(Object matching data)
______
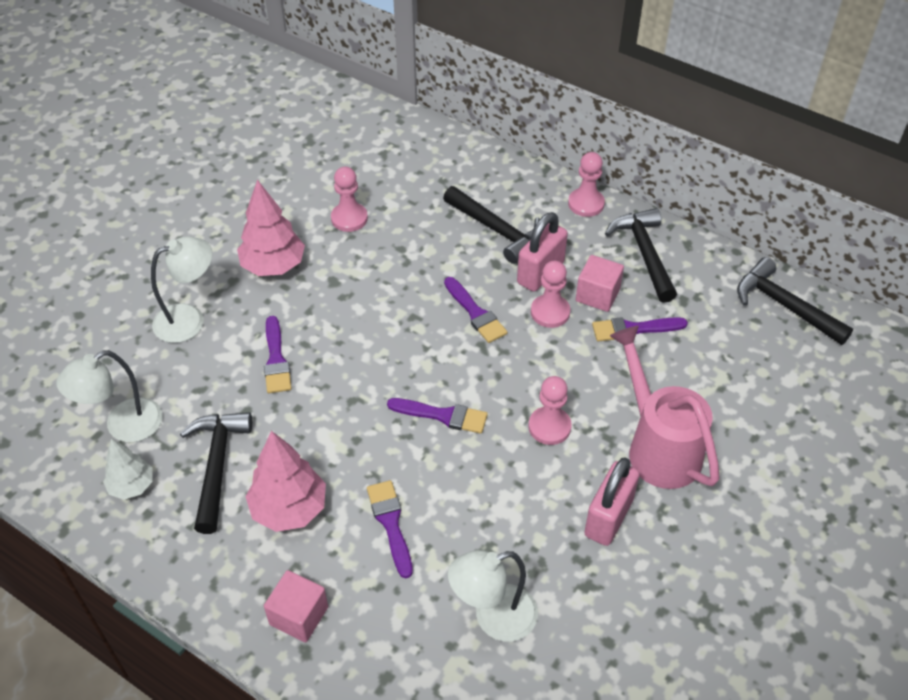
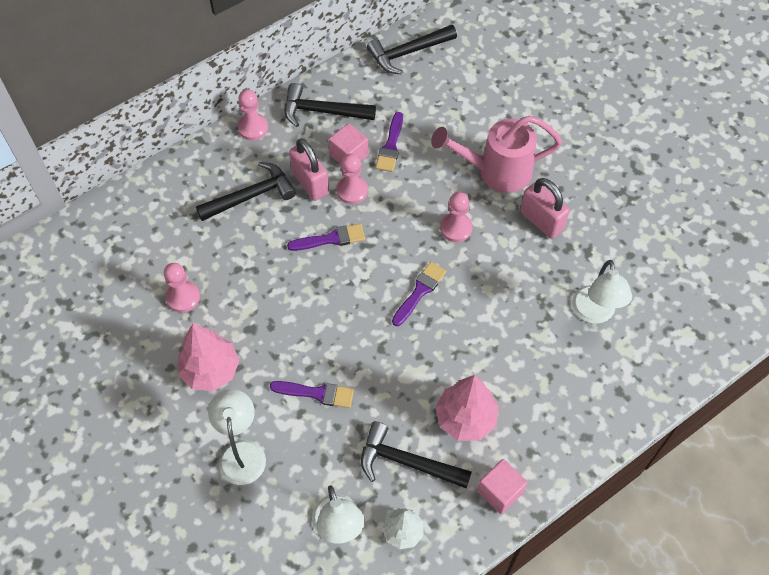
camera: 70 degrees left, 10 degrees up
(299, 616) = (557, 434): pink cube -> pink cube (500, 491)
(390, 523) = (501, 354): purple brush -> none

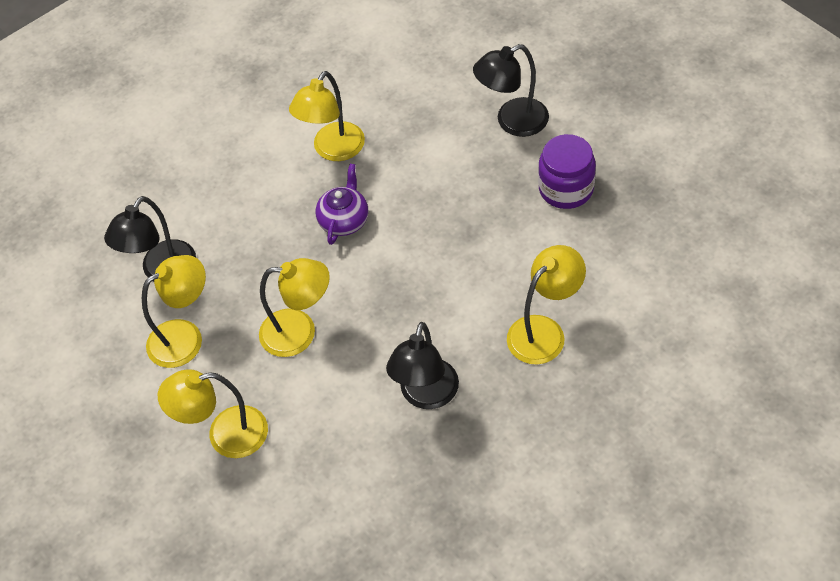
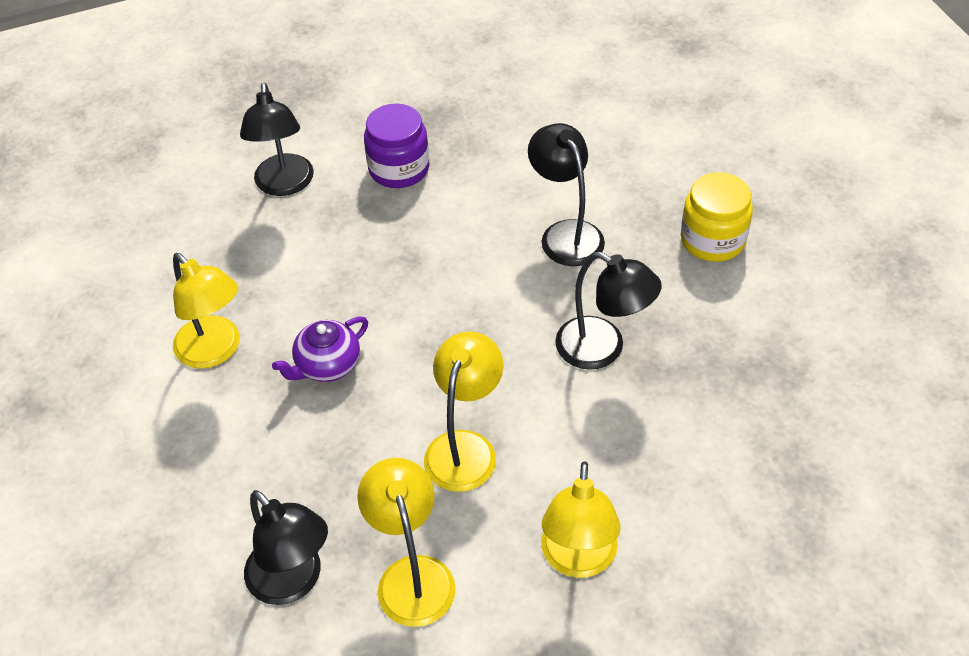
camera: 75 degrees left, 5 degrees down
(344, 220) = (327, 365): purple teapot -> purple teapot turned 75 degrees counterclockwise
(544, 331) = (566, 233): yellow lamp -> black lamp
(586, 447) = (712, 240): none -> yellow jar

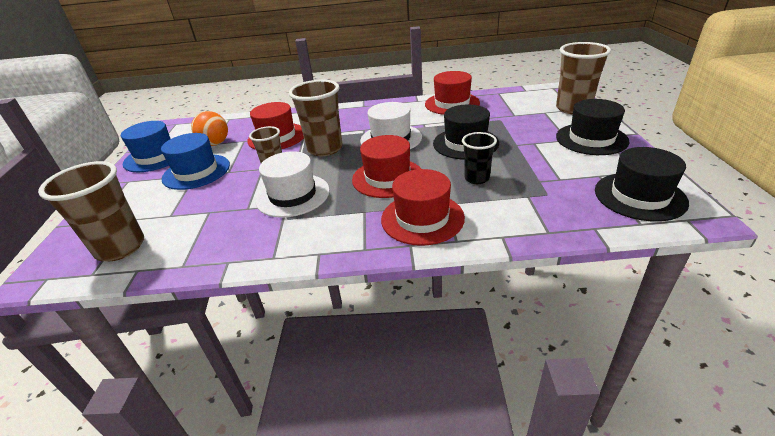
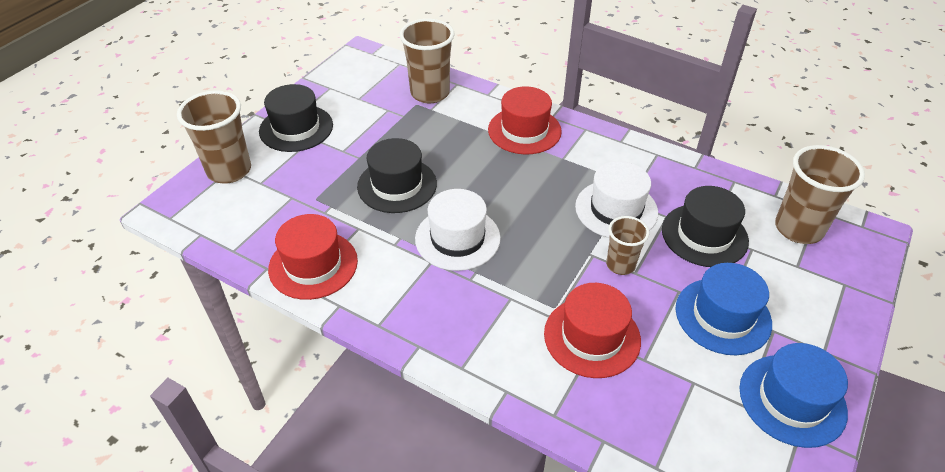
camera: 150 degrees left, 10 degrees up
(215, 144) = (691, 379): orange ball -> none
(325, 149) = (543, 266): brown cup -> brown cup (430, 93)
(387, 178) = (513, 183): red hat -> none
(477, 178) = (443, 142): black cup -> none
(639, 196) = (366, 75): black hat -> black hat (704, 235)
______
→ TASK TO CARRY OUT
What lines above contain the word "purple"? Return each such line.

→ ANSWER TO THIS PROBLEM
(390, 523) = (501, 354): purple brush -> none
(344, 220) = (327, 365): purple teapot -> purple teapot turned 75 degrees counterclockwise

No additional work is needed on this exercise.